━━━ Source data
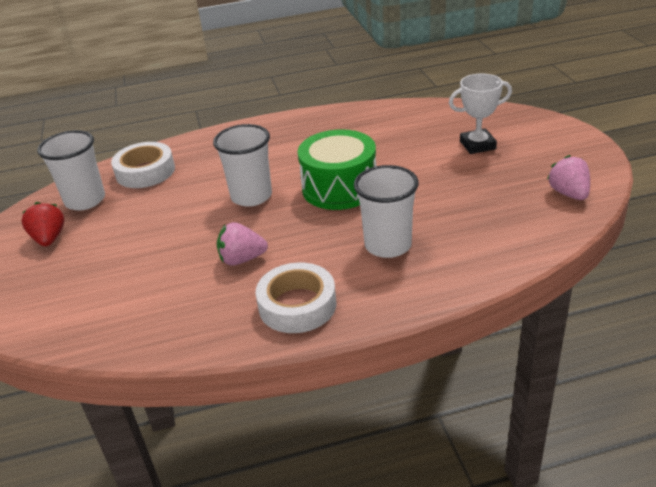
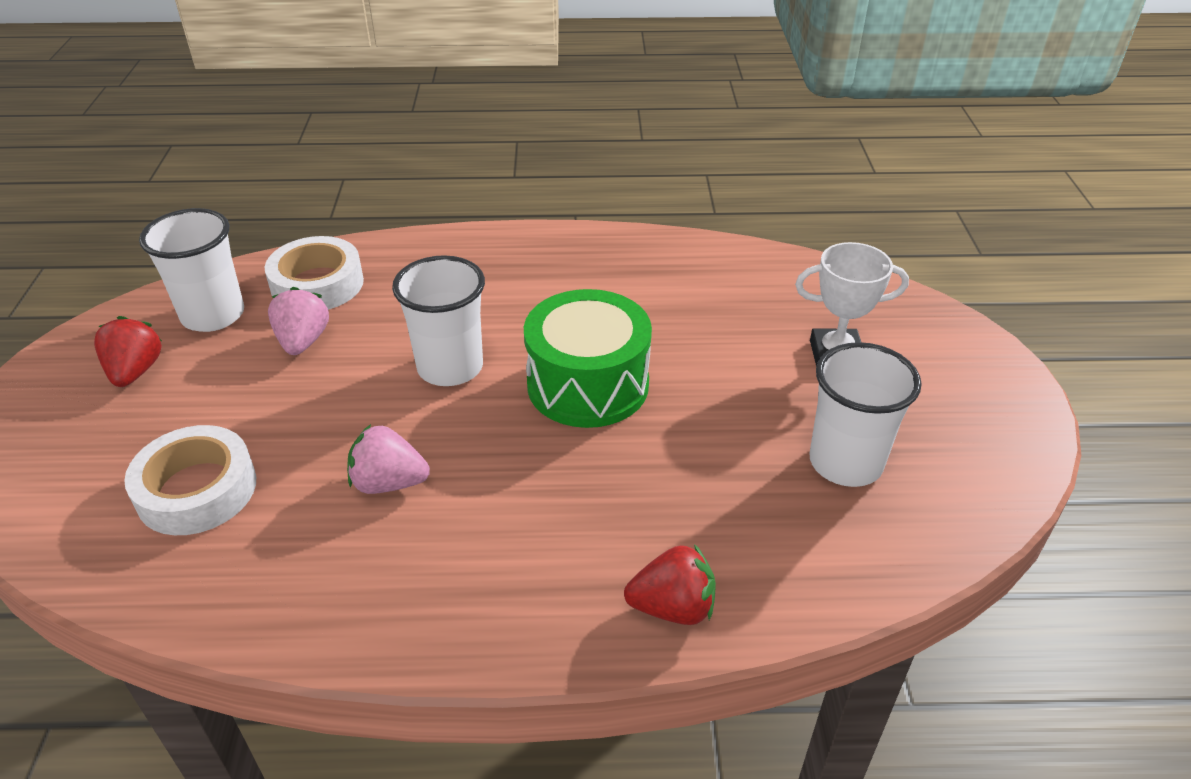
camera: 10 degrees right, 5 degrees up
white tape [256,262,337,333] -> white tape moved to [124,425,256,535]
white cup [354,165,419,258] -> white cup moved to [810,342,922,487]
pink strawberry [547,155,590,200] -> pink strawberry moved to [268,287,329,355]
none -> red strawberry [624,544,716,625]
━━━━━━
Give an exact copy of the entries, excluding all pictures.

camera: 10 degrees right, 5 degrees up
white tape [256,262,337,333] -> white tape moved to [124,425,256,535]
white cup [354,165,419,258] -> white cup moved to [810,342,922,487]
pink strawberry [547,155,590,200] -> pink strawberry moved to [268,287,329,355]
none -> red strawberry [624,544,716,625]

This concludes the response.